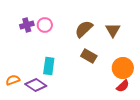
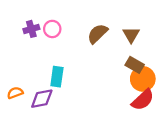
brown rectangle: (89, 56) -> (135, 65), moved
purple diamond: (36, 85) -> (42, 99), turned -45
red semicircle: (123, 86) -> (143, 100), size x1.5

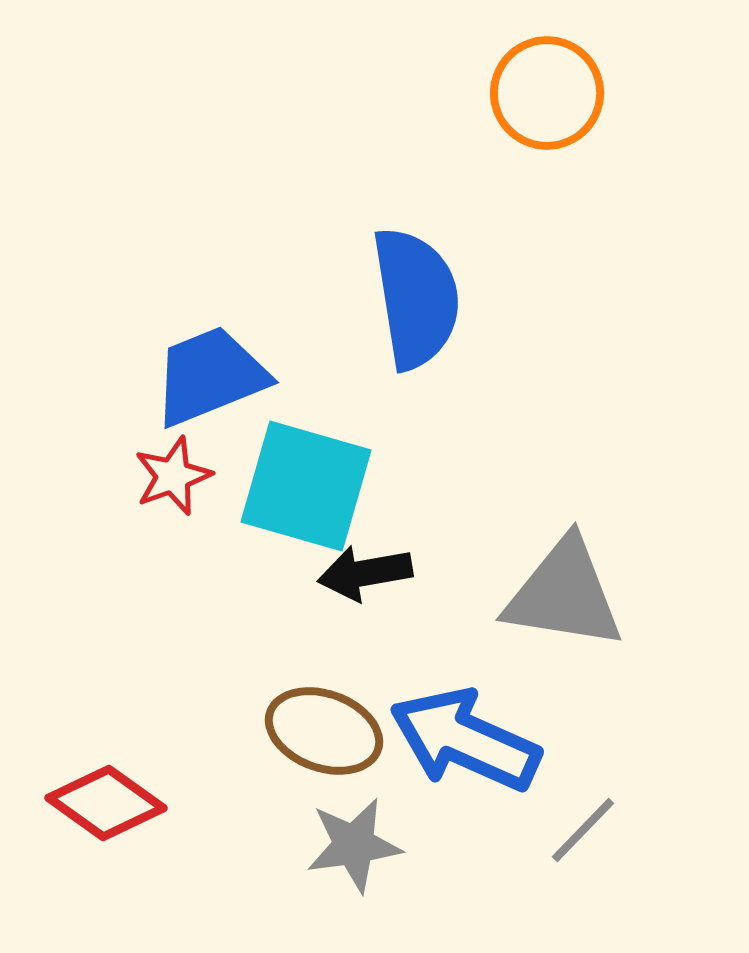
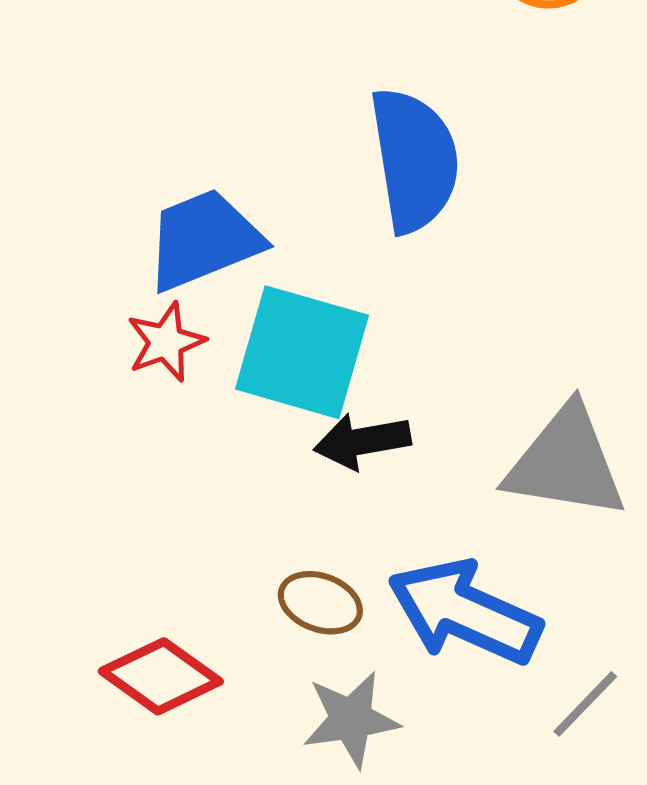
brown ellipse: (324, 731) -> (320, 603), size x0.7
red diamond: (106, 803) -> (161, 676), moved

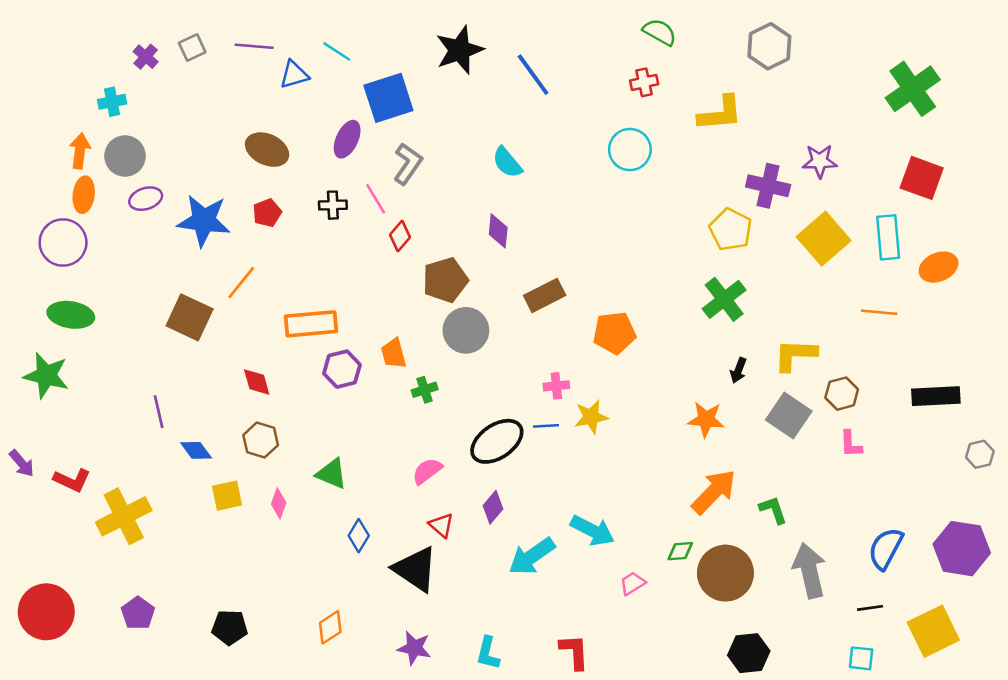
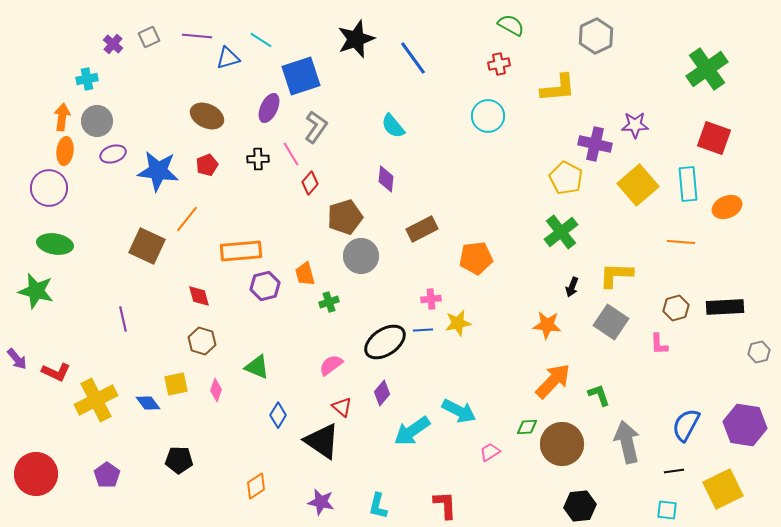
brown hexagon: (842, 394) -> (676, 308), moved
blue diamond: (196, 450) -> (148, 403), moved
black pentagon: (230, 627) -> (179, 460), moved

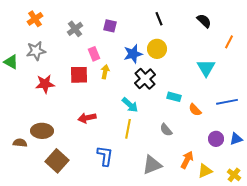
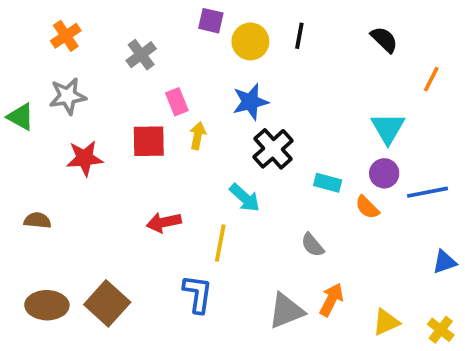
black line: (159, 19) -> (299, 36), turned 32
purple square: (110, 26) -> (211, 21), moved
yellow circle: (157, 49) -> (250, 41), moved
yellow line: (128, 129) -> (220, 243), moved
brown ellipse: (42, 131) -> (47, 305), moved
purple circle: (216, 139) -> (384, 173), moved
brown semicircle: (20, 143) -> (38, 220), moved
orange arrow: (187, 160) -> (331, 300), moved

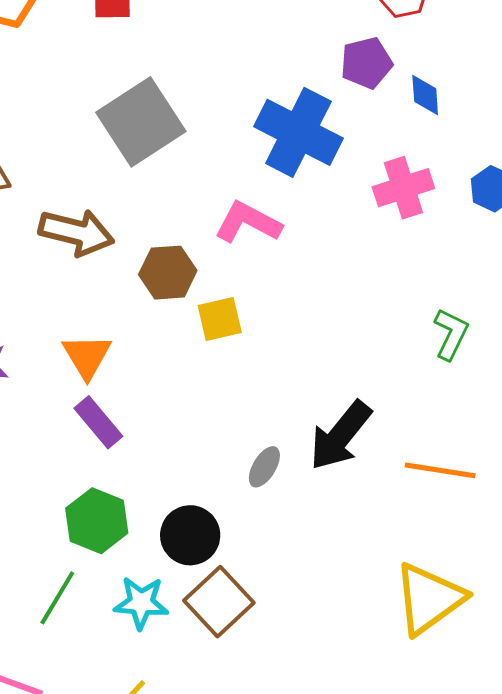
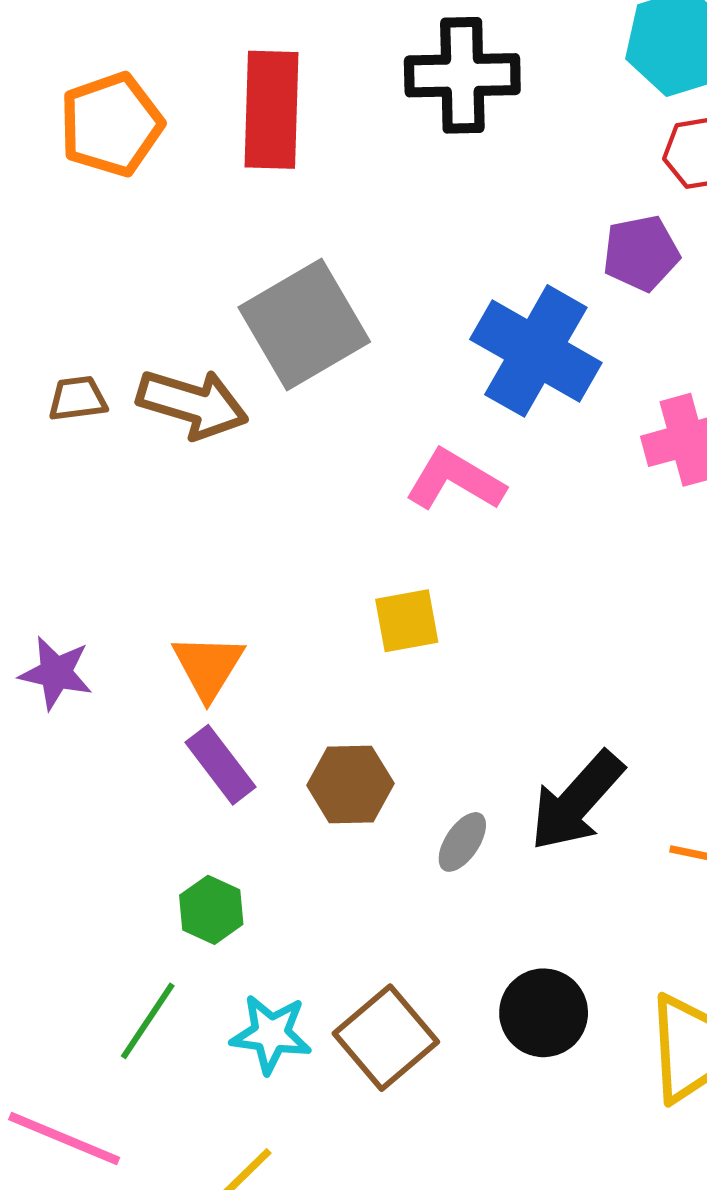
brown arrow: (76, 232) -> (193, 404), moved
brown hexagon: (168, 273) -> (350, 784), moved
green hexagon: (97, 521) -> (211, 910), size x0.7
black circle: (190, 535) -> (544, 1013), moved

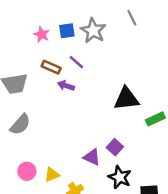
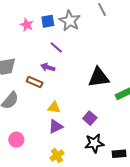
brown rectangle: (51, 67) -> (35, 82), moved
purple triangle: (92, 157) -> (56, 126), moved, turned -49
yellow triangle: (52, 175) -> (54, 107), moved, turned 32
black star: (120, 177) -> (94, 143), turned -30

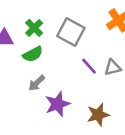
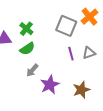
gray square: (71, 32) -> (66, 26), moved
purple line: (89, 66) -> (71, 54), turned 32

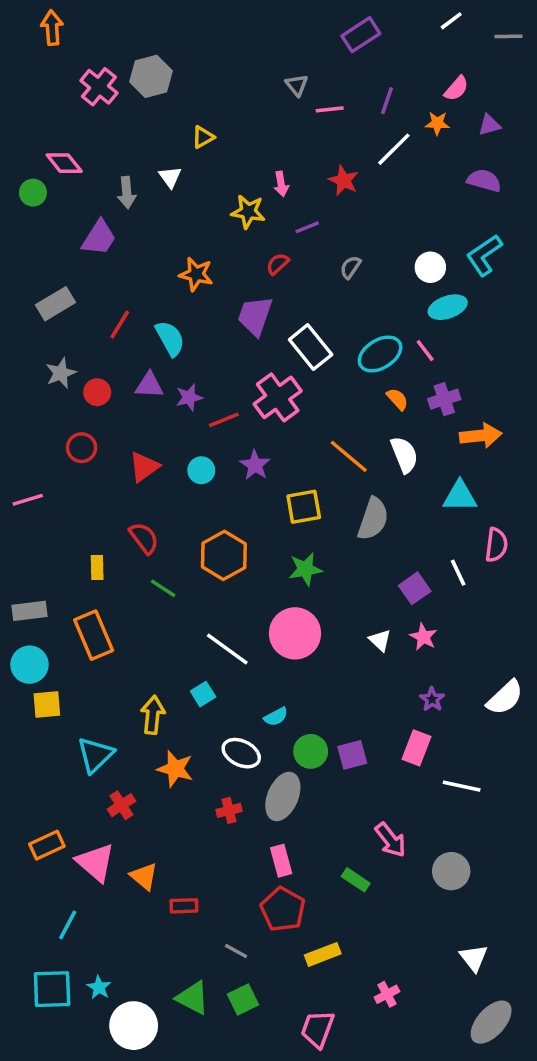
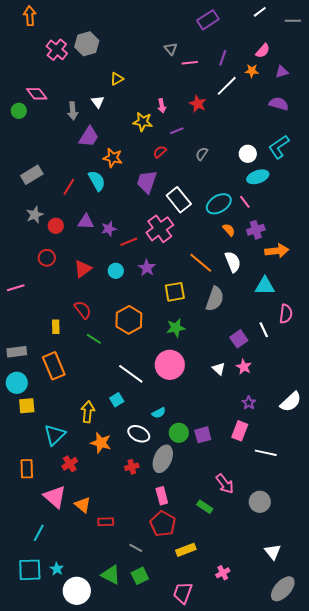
purple trapezoid: (99, 238) -> (89, 137), moved
cyan semicircle: (170, 338) -> (97, 181), moved
orange rectangle: (47, 845) -> (27, 469), moved, turned -66

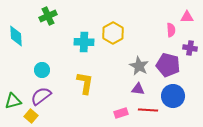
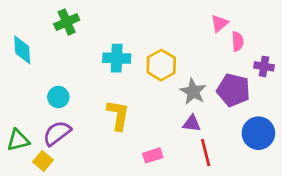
pink triangle: (187, 17) -> (220, 23), moved, turned -40
yellow hexagon: (113, 33) -> (161, 65), moved
blue circle: (173, 96) -> (258, 133), moved
red line: (148, 110) -> (206, 153), turned 72
pink rectangle: (121, 113) -> (153, 155), moved

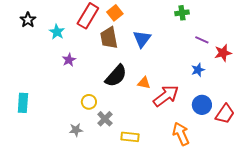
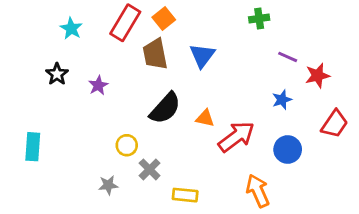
black star: (28, 20) -> (57, 74), moved
cyan star: (57, 32) -> (71, 28), moved
red trapezoid: (225, 114) -> (335, 124), moved

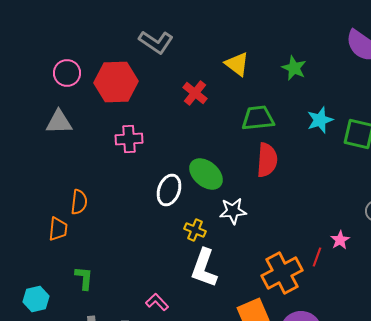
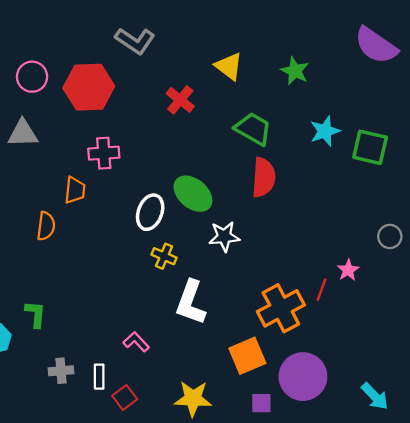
green trapezoid: (258, 118) -> (253, 129), turned 36
orange trapezoid: (58, 229) -> (75, 190), moved
yellow cross: (195, 230) -> (164, 256), moved
green L-shape: (84, 278) -> (35, 314), moved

Task goal: How many of the lines in the records include the string "arrow"? Reply with the number alone.

Exercise result: 2